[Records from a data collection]
= = = = =

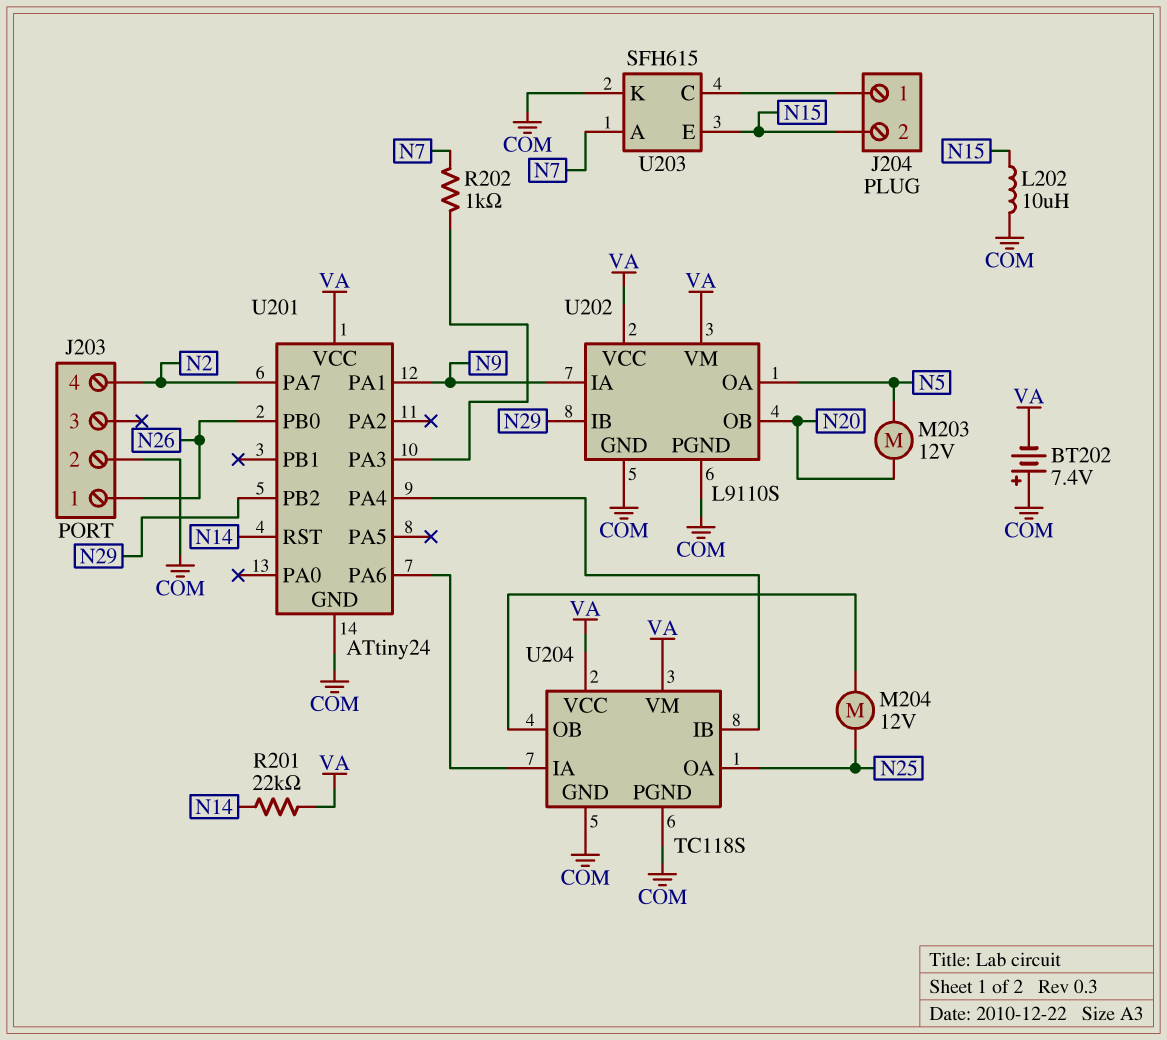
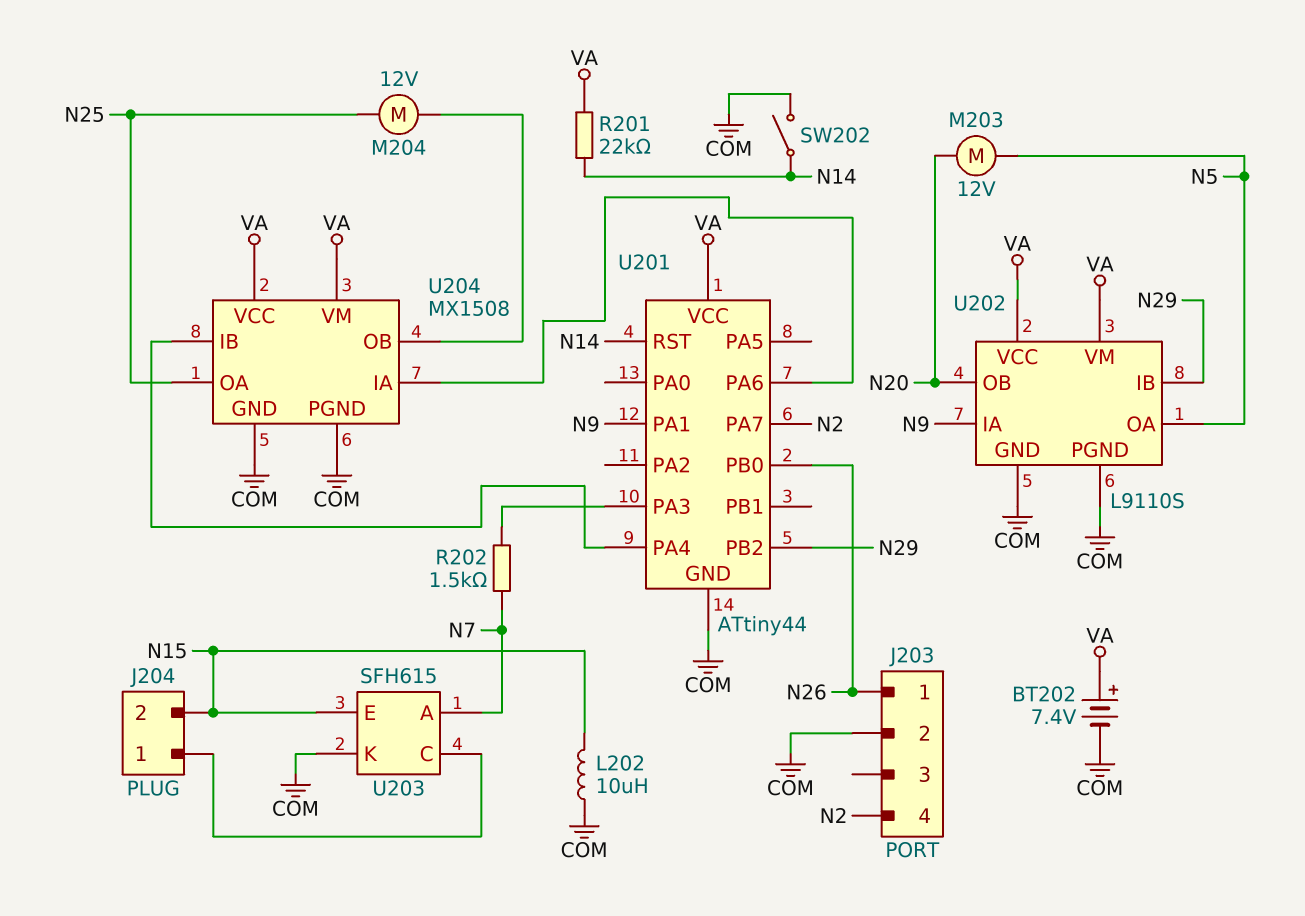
BT202: 7.4V (plus COM, minus VA) -> 7.4V (plus VA, minus COM)
R202: 1k (N7, U201/PA3) -> 1.5k (N7, U201/PA3)
SW202: none -> switch (COM, N14)
U201: ATtiny24 -> ATtiny44
U204: TC118S -> MX1508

= = = = =

(What is needed) Transcribe the data word for word, with no images.

(Completed exercise)
BT202: 7.4V (plus COM, minus VA) -> 7.4V (plus VA, minus COM)
R202: 1k (N7, U201/PA3) -> 1.5k (N7, U201/PA3)
SW202: none -> switch (COM, N14)
U201: ATtiny24 -> ATtiny44
U204: TC118S -> MX1508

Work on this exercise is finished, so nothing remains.